* [AIM OF THE EXERCISE]:
In the entries below, find the line containing "PureWhiteLamp (133,329) ->", then copy it and every later line exactly, ending with the last line.

=== PROVIDED DATA ===

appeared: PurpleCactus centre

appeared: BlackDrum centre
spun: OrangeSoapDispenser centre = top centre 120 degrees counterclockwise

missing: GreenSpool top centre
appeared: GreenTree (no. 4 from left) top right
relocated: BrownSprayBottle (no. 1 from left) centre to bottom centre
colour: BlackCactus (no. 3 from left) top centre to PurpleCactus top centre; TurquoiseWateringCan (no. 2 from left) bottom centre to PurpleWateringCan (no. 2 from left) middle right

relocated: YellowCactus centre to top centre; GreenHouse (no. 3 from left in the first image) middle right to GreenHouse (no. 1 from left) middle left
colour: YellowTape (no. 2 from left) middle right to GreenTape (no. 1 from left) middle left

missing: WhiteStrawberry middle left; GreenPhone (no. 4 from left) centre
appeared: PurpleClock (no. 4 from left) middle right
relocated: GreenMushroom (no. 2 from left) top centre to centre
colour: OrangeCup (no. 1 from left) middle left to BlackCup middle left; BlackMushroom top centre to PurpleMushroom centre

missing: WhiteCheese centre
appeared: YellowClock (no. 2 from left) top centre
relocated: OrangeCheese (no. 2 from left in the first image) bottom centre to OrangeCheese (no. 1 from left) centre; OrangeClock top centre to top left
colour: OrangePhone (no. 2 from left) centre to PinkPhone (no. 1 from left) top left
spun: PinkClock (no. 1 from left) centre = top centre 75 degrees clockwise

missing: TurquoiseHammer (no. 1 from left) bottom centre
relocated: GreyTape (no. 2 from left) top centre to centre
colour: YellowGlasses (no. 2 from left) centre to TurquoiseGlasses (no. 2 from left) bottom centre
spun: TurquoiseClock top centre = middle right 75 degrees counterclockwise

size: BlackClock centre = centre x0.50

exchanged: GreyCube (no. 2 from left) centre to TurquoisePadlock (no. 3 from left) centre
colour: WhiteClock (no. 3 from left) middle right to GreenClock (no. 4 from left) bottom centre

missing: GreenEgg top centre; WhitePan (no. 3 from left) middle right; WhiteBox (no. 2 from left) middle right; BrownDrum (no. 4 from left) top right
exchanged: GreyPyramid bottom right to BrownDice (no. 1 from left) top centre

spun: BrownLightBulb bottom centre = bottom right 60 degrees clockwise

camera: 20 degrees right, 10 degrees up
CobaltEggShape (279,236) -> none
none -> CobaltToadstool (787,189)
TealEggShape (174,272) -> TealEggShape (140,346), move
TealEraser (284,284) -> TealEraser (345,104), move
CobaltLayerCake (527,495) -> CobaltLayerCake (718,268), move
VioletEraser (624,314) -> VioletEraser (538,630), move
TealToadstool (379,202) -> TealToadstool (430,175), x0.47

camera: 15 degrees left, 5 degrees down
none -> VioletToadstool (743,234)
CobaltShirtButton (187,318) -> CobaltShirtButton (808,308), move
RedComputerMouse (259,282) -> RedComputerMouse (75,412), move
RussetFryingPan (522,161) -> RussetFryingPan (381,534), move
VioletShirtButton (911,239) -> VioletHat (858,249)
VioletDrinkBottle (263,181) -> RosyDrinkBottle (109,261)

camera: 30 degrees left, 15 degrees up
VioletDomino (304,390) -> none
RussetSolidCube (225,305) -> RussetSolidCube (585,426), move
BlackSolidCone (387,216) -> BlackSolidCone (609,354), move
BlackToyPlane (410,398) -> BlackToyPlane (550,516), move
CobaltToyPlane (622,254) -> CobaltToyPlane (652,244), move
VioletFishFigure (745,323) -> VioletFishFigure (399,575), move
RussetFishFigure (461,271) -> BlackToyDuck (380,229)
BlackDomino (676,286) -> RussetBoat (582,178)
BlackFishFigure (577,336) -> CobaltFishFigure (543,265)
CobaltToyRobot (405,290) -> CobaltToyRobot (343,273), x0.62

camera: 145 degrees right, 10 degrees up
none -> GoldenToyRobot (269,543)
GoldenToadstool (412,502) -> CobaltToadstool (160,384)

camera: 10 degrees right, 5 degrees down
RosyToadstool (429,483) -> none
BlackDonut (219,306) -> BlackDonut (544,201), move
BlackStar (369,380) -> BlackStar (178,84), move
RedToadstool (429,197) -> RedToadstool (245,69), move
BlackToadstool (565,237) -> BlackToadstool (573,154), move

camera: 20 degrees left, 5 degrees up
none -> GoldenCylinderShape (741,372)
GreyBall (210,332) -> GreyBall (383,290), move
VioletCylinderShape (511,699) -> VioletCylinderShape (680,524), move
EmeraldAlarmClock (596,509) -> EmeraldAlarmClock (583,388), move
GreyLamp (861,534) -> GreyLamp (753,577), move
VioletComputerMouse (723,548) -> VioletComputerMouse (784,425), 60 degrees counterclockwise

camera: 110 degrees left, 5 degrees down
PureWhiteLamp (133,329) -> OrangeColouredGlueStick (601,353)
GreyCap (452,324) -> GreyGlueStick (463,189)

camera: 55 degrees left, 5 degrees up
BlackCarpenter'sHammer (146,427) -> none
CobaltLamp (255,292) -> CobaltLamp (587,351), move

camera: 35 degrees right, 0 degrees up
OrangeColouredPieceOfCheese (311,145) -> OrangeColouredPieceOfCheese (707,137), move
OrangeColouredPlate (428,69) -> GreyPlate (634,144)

===

* [WRITTEN RESPONSE]:
PureWhiteLamp (133,329) -> OrangeColouredGlueStick (601,353)
GreyCap (452,324) -> GreyGlueStick (463,189)

camera: 55 degrees left, 5 degrees up
BlackCarpenter'sHammer (146,427) -> none
CobaltLamp (255,292) -> CobaltLamp (587,351), move

camera: 35 degrees right, 0 degrees up
OrangeColouredPieceOfCheese (311,145) -> OrangeColouredPieceOfCheese (707,137), move
OrangeColouredPlate (428,69) -> GreyPlate (634,144)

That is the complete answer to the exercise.